GIVEN INFORMATION Block Start

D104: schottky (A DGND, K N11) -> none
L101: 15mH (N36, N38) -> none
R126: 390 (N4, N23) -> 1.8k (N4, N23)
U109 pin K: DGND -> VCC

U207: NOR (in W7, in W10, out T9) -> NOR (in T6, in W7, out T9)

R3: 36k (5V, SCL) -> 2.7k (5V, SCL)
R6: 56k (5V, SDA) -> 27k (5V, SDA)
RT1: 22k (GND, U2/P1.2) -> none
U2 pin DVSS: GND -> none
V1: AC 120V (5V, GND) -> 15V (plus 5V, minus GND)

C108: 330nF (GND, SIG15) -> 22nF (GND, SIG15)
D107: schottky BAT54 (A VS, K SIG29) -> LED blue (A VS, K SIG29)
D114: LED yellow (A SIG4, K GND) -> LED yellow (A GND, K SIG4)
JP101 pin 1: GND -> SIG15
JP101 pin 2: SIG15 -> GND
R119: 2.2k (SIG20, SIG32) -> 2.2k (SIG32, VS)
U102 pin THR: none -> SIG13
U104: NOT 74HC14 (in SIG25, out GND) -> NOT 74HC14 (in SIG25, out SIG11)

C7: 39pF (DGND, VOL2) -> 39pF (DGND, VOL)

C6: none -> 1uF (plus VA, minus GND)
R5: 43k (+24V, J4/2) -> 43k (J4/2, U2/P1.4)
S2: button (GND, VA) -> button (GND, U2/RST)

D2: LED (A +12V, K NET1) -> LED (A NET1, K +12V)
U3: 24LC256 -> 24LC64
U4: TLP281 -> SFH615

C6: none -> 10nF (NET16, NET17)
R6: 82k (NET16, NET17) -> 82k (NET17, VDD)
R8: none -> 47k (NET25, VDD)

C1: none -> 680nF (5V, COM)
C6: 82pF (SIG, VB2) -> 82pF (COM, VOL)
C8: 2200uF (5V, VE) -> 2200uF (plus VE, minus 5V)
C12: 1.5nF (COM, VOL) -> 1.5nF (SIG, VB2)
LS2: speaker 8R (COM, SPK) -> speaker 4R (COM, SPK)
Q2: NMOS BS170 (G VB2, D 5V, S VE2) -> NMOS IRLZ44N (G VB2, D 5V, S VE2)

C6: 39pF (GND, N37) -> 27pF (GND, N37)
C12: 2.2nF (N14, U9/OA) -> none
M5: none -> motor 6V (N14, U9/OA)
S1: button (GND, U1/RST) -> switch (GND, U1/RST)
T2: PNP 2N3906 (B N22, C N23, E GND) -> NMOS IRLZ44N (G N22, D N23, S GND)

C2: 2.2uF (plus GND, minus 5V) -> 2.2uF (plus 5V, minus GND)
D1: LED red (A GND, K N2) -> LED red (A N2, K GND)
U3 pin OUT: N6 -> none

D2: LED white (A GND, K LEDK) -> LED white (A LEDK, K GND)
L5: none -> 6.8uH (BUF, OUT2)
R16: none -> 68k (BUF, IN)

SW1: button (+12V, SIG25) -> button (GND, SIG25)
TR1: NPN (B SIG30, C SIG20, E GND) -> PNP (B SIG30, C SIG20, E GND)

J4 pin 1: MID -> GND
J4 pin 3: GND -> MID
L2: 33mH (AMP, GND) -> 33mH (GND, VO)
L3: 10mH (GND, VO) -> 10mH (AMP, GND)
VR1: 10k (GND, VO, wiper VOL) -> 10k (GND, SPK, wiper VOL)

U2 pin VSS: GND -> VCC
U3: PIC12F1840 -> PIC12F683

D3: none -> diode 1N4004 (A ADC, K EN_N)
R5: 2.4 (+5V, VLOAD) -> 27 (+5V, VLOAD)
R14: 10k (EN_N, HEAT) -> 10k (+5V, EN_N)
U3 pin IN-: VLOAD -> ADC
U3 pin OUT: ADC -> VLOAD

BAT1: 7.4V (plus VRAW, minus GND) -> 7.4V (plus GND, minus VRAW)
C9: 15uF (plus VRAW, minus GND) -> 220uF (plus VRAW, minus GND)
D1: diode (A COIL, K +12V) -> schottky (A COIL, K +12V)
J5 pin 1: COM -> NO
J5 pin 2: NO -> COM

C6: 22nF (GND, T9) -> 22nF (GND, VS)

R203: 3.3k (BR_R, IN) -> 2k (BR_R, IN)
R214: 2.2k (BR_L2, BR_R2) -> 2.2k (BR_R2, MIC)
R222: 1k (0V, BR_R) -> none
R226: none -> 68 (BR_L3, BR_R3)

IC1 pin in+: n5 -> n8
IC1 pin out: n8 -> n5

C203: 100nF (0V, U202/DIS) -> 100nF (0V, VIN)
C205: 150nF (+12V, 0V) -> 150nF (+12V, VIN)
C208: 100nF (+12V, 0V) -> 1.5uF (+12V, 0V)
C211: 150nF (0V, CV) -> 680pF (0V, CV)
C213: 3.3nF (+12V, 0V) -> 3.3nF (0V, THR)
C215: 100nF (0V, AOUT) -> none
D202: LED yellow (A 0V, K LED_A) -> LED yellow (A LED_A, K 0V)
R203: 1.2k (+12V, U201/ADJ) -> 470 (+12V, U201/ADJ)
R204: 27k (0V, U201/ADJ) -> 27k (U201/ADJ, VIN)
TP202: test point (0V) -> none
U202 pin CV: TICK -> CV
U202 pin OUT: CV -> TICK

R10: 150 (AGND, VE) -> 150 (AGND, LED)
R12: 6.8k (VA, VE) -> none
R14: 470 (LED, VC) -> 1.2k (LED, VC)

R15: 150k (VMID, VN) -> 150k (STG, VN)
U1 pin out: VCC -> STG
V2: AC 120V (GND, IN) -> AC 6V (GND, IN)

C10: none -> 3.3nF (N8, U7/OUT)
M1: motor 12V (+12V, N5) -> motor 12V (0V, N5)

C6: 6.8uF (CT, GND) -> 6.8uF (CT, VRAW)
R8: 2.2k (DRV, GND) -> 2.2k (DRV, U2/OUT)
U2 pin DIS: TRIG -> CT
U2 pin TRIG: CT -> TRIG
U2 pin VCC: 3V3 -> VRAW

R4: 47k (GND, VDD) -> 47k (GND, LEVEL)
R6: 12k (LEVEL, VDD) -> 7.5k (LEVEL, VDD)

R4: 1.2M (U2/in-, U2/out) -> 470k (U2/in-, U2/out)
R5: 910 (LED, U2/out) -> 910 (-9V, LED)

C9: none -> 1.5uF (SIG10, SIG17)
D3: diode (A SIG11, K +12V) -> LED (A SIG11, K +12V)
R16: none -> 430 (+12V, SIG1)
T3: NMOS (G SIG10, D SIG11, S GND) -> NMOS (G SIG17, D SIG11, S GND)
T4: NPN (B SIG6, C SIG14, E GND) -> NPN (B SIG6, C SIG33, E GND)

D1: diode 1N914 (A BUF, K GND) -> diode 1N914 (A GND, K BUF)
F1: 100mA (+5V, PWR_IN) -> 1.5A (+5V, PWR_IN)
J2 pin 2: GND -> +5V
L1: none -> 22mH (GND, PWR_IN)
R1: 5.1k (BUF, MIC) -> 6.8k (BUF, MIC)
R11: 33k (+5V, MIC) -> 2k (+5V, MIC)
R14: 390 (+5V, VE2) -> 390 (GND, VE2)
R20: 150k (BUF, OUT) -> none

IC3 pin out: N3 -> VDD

GIVEN INFORMATION Block End

Please transcribe each of the entries, exactly as written.

D104: schottky (A DGND, K N11) -> none
L101: 15mH (N36, N38) -> none
R126: 390 (N4, N23) -> 1.8k (N4, N23)
U109 pin K: DGND -> VCC

U207: NOR (in W7, in W10, out T9) -> NOR (in T6, in W7, out T9)

R3: 36k (5V, SCL) -> 2.7k (5V, SCL)
R6: 56k (5V, SDA) -> 27k (5V, SDA)
RT1: 22k (GND, U2/P1.2) -> none
U2 pin DVSS: GND -> none
V1: AC 120V (5V, GND) -> 15V (plus 5V, minus GND)

C108: 330nF (GND, SIG15) -> 22nF (GND, SIG15)
D107: schottky BAT54 (A VS, K SIG29) -> LED blue (A VS, K SIG29)
D114: LED yellow (A SIG4, K GND) -> LED yellow (A GND, K SIG4)
JP101 pin 1: GND -> SIG15
JP101 pin 2: SIG15 -> GND
R119: 2.2k (SIG20, SIG32) -> 2.2k (SIG32, VS)
U102 pin THR: none -> SIG13
U104: NOT 74HC14 (in SIG25, out GND) -> NOT 74HC14 (in SIG25, out SIG11)

C7: 39pF (DGND, VOL2) -> 39pF (DGND, VOL)

C6: none -> 1uF (plus VA, minus GND)
R5: 43k (+24V, J4/2) -> 43k (J4/2, U2/P1.4)
S2: button (GND, VA) -> button (GND, U2/RST)

D2: LED (A +12V, K NET1) -> LED (A NET1, K +12V)
U3: 24LC256 -> 24LC64
U4: TLP281 -> SFH615

C6: none -> 10nF (NET16, NET17)
R6: 82k (NET16, NET17) -> 82k (NET17, VDD)
R8: none -> 47k (NET25, VDD)

C1: none -> 680nF (5V, COM)
C6: 82pF (SIG, VB2) -> 82pF (COM, VOL)
C8: 2200uF (5V, VE) -> 2200uF (plus VE, minus 5V)
C12: 1.5nF (COM, VOL) -> 1.5nF (SIG, VB2)
LS2: speaker 8R (COM, SPK) -> speaker 4R (COM, SPK)
Q2: NMOS BS170 (G VB2, D 5V, S VE2) -> NMOS IRLZ44N (G VB2, D 5V, S VE2)

C6: 39pF (GND, N37) -> 27pF (GND, N37)
C12: 2.2nF (N14, U9/OA) -> none
M5: none -> motor 6V (N14, U9/OA)
S1: button (GND, U1/RST) -> switch (GND, U1/RST)
T2: PNP 2N3906 (B N22, C N23, E GND) -> NMOS IRLZ44N (G N22, D N23, S GND)

C2: 2.2uF (plus GND, minus 5V) -> 2.2uF (plus 5V, minus GND)
D1: LED red (A GND, K N2) -> LED red (A N2, K GND)
U3 pin OUT: N6 -> none

D2: LED white (A GND, K LEDK) -> LED white (A LEDK, K GND)
L5: none -> 6.8uH (BUF, OUT2)
R16: none -> 68k (BUF, IN)

SW1: button (+12V, SIG25) -> button (GND, SIG25)
TR1: NPN (B SIG30, C SIG20, E GND) -> PNP (B SIG30, C SIG20, E GND)

J4 pin 1: MID -> GND
J4 pin 3: GND -> MID
L2: 33mH (AMP, GND) -> 33mH (GND, VO)
L3: 10mH (GND, VO) -> 10mH (AMP, GND)
VR1: 10k (GND, VO, wiper VOL) -> 10k (GND, SPK, wiper VOL)

U2 pin VSS: GND -> VCC
U3: PIC12F1840 -> PIC12F683

D3: none -> diode 1N4004 (A ADC, K EN_N)
R5: 2.4 (+5V, VLOAD) -> 27 (+5V, VLOAD)
R14: 10k (EN_N, HEAT) -> 10k (+5V, EN_N)
U3 pin IN-: VLOAD -> ADC
U3 pin OUT: ADC -> VLOAD

BAT1: 7.4V (plus VRAW, minus GND) -> 7.4V (plus GND, minus VRAW)
C9: 15uF (plus VRAW, minus GND) -> 220uF (plus VRAW, minus GND)
D1: diode (A COIL, K +12V) -> schottky (A COIL, K +12V)
J5 pin 1: COM -> NO
J5 pin 2: NO -> COM

C6: 22nF (GND, T9) -> 22nF (GND, VS)

R203: 3.3k (BR_R, IN) -> 2k (BR_R, IN)
R214: 2.2k (BR_L2, BR_R2) -> 2.2k (BR_R2, MIC)
R222: 1k (0V, BR_R) -> none
R226: none -> 68 (BR_L3, BR_R3)

IC1 pin in+: n5 -> n8
IC1 pin out: n8 -> n5

C203: 100nF (0V, U202/DIS) -> 100nF (0V, VIN)
C205: 150nF (+12V, 0V) -> 150nF (+12V, VIN)
C208: 100nF (+12V, 0V) -> 1.5uF (+12V, 0V)
C211: 150nF (0V, CV) -> 680pF (0V, CV)
C213: 3.3nF (+12V, 0V) -> 3.3nF (0V, THR)
C215: 100nF (0V, AOUT) -> none
D202: LED yellow (A 0V, K LED_A) -> LED yellow (A LED_A, K 0V)
R203: 1.2k (+12V, U201/ADJ) -> 470 (+12V, U201/ADJ)
R204: 27k (0V, U201/ADJ) -> 27k (U201/ADJ, VIN)
TP202: test point (0V) -> none
U202 pin CV: TICK -> CV
U202 pin OUT: CV -> TICK

R10: 150 (AGND, VE) -> 150 (AGND, LED)
R12: 6.8k (VA, VE) -> none
R14: 470 (LED, VC) -> 1.2k (LED, VC)

R15: 150k (VMID, VN) -> 150k (STG, VN)
U1 pin out: VCC -> STG
V2: AC 120V (GND, IN) -> AC 6V (GND, IN)

C10: none -> 3.3nF (N8, U7/OUT)
M1: motor 12V (+12V, N5) -> motor 12V (0V, N5)

C6: 6.8uF (CT, GND) -> 6.8uF (CT, VRAW)
R8: 2.2k (DRV, GND) -> 2.2k (DRV, U2/OUT)
U2 pin DIS: TRIG -> CT
U2 pin TRIG: CT -> TRIG
U2 pin VCC: 3V3 -> VRAW

R4: 47k (GND, VDD) -> 47k (GND, LEVEL)
R6: 12k (LEVEL, VDD) -> 7.5k (LEVEL, VDD)

R4: 1.2M (U2/in-, U2/out) -> 470k (U2/in-, U2/out)
R5: 910 (LED, U2/out) -> 910 (-9V, LED)

C9: none -> 1.5uF (SIG10, SIG17)
D3: diode (A SIG11, K +12V) -> LED (A SIG11, K +12V)
R16: none -> 430 (+12V, SIG1)
T3: NMOS (G SIG10, D SIG11, S GND) -> NMOS (G SIG17, D SIG11, S GND)
T4: NPN (B SIG6, C SIG14, E GND) -> NPN (B SIG6, C SIG33, E GND)

D1: diode 1N914 (A BUF, K GND) -> diode 1N914 (A GND, K BUF)
F1: 100mA (+5V, PWR_IN) -> 1.5A (+5V, PWR_IN)
J2 pin 2: GND -> +5V
L1: none -> 22mH (GND, PWR_IN)
R1: 5.1k (BUF, MIC) -> 6.8k (BUF, MIC)
R11: 33k (+5V, MIC) -> 2k (+5V, MIC)
R14: 390 (+5V, VE2) -> 390 (GND, VE2)
R20: 150k (BUF, OUT) -> none

IC3 pin out: N3 -> VDD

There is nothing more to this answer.